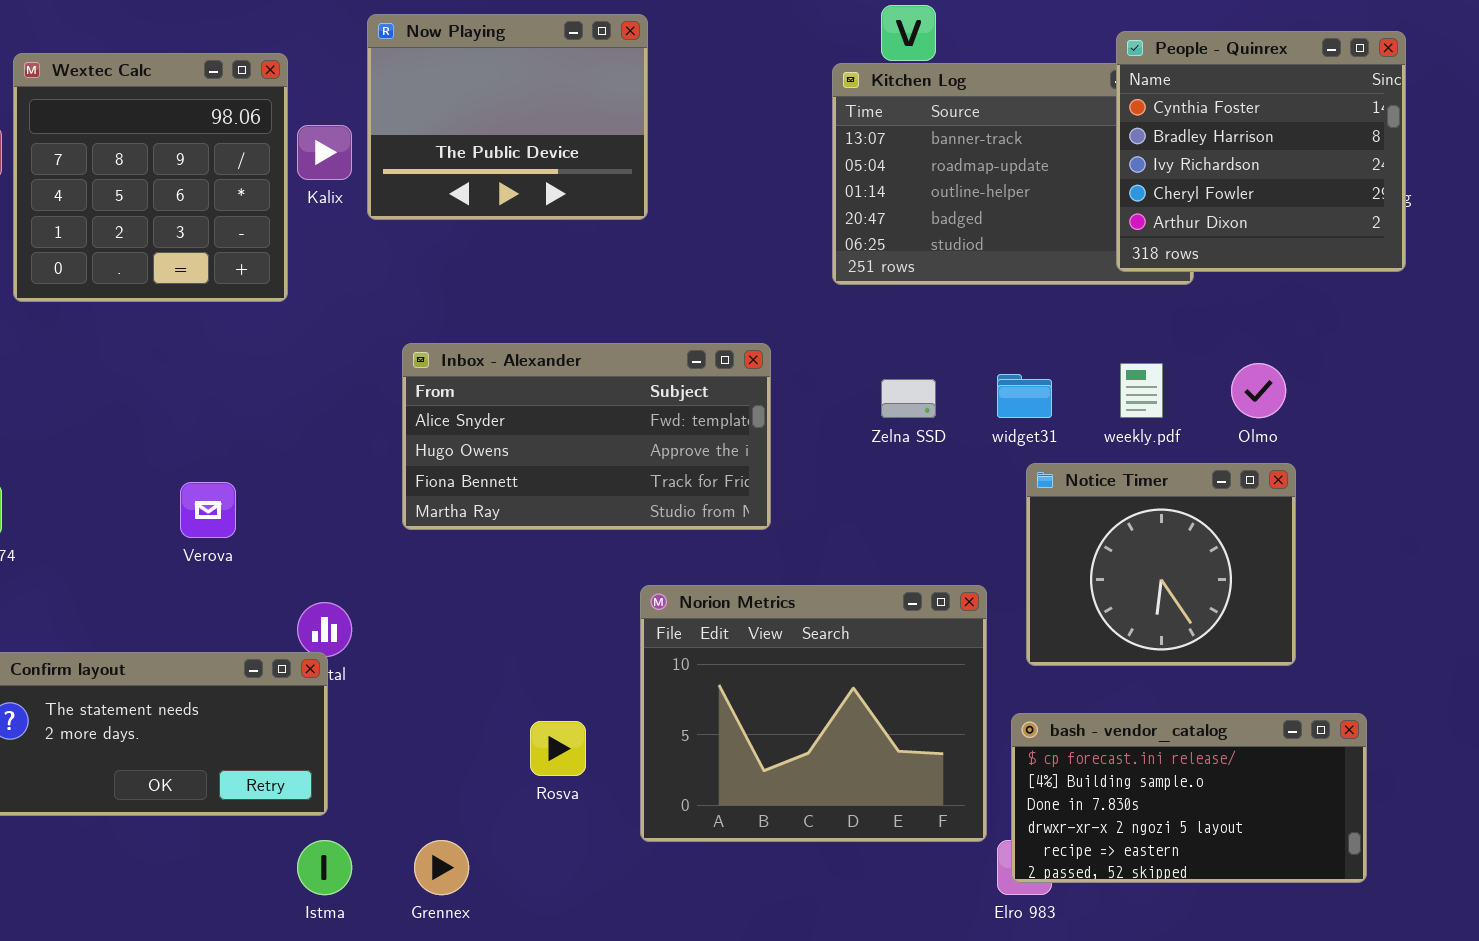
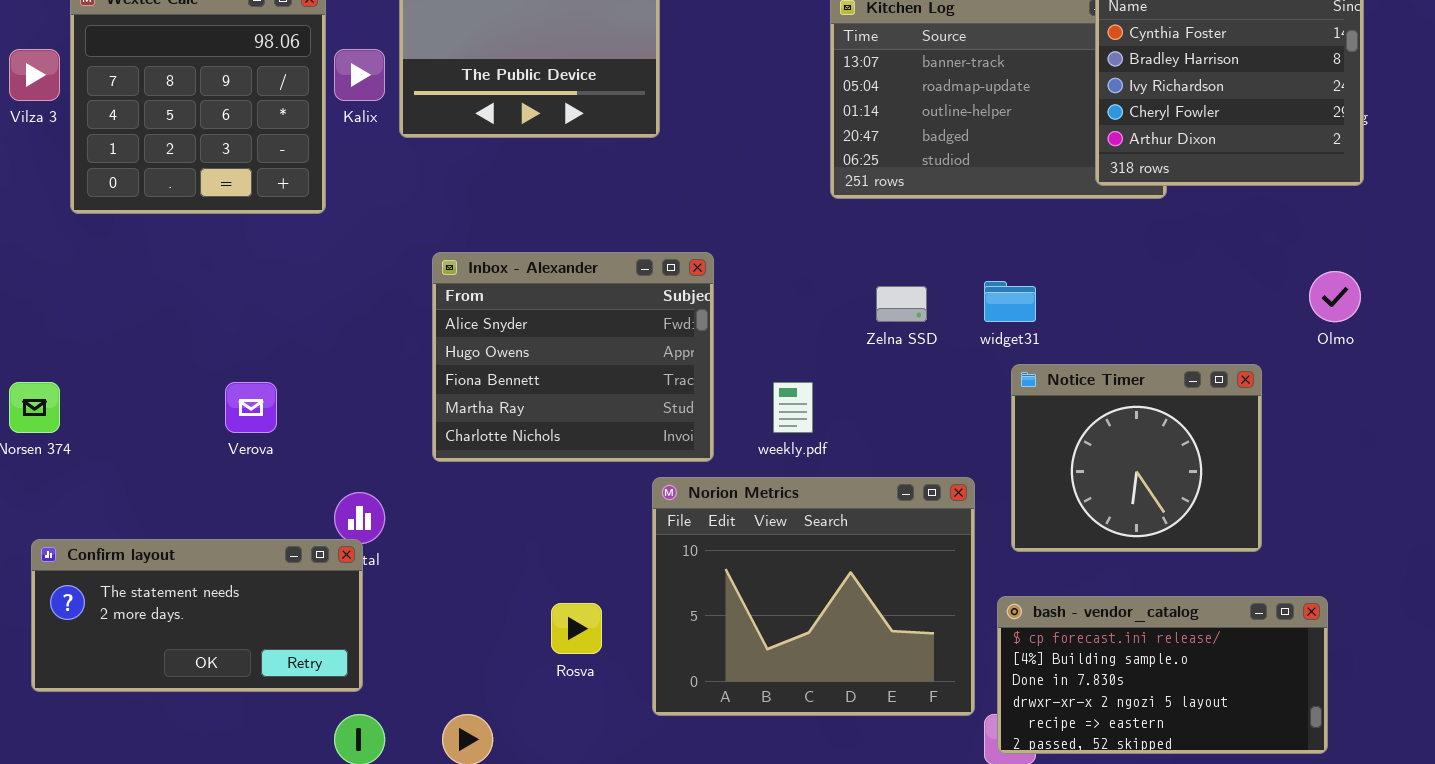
Inbox - Alexander: [402,343,771,530] -> [432,252,714,462], resized
weekly.pdf: [1120,363,1163,418] -> [773,382,813,433], moved
Olmo: [1231,363,1286,418] -> [1309,271,1361,322], moved

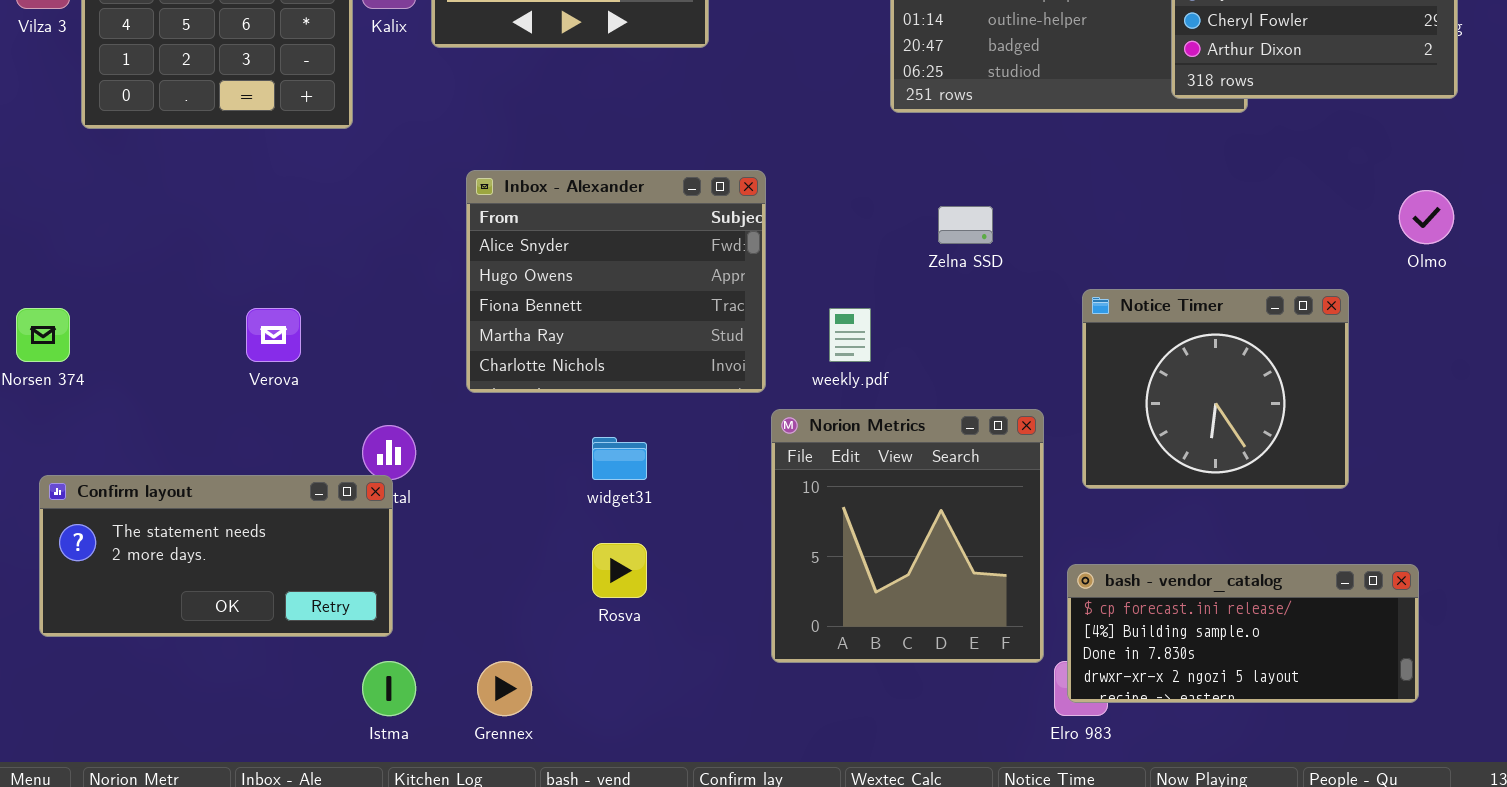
widget31: [984,281,1036,322] -> [592,437,647,480], moved
Norion Metrics: [652,477,975,716] -> [771,409,1044,663], resized
bash - vendor_catalog: [997,596,1328,754] -> [1067,564,1419,703], resized

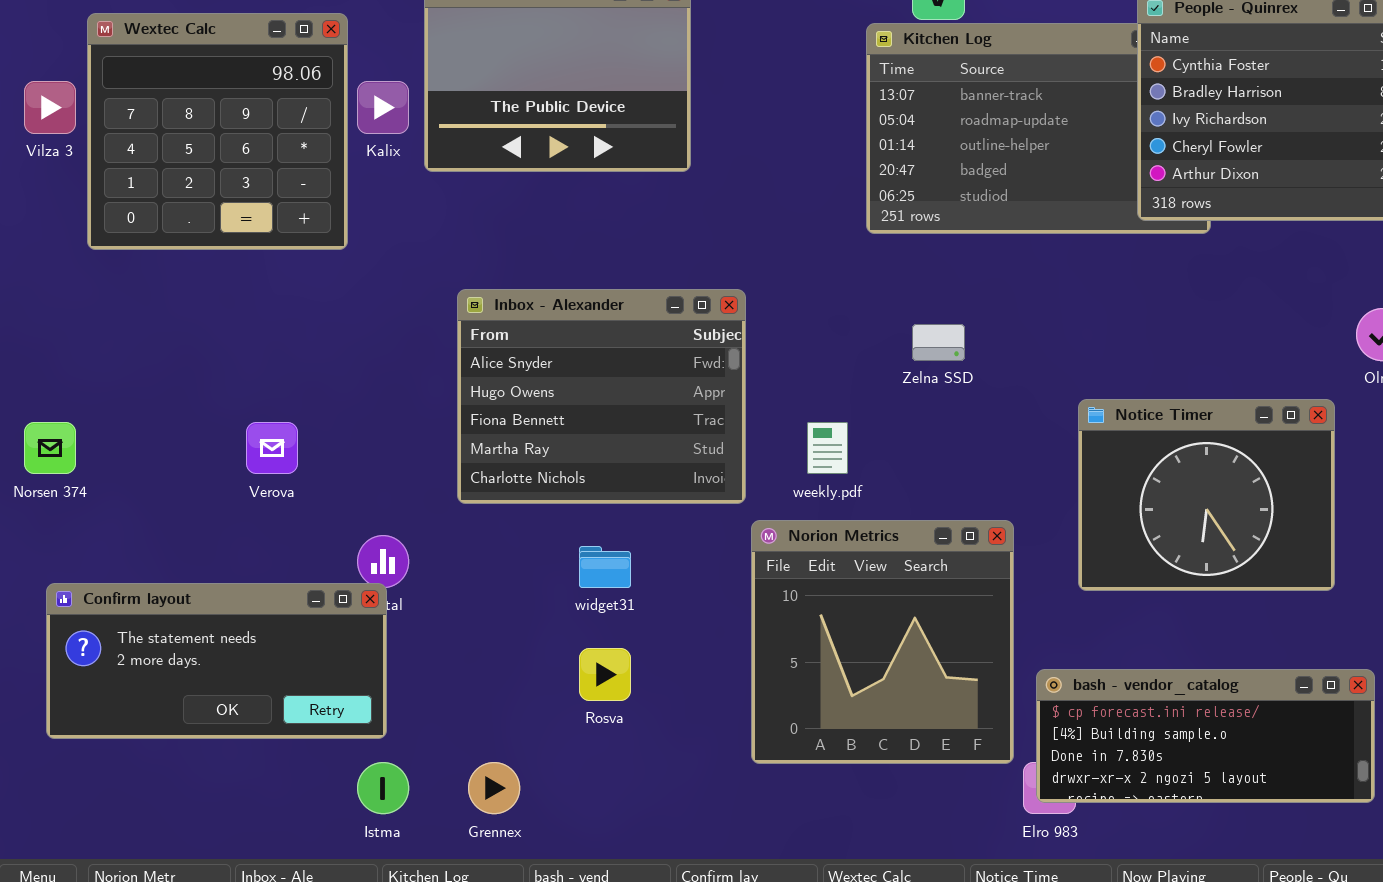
Notice Timer: [1082,289,1349,489] -> [1078,399,1335,591], moved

HOW TO COMPLETE THIS TASK -
Within the entries above, find every line where the string "moved" occurs, and copy it.

SOLUTION FOR THIS TASK -
weekly.pdf: [1120,363,1163,418] -> [773,382,813,433], moved
Olmo: [1231,363,1286,418] -> [1309,271,1361,322], moved
widget31: [984,281,1036,322] -> [592,437,647,480], moved
Notice Timer: [1082,289,1349,489] -> [1078,399,1335,591], moved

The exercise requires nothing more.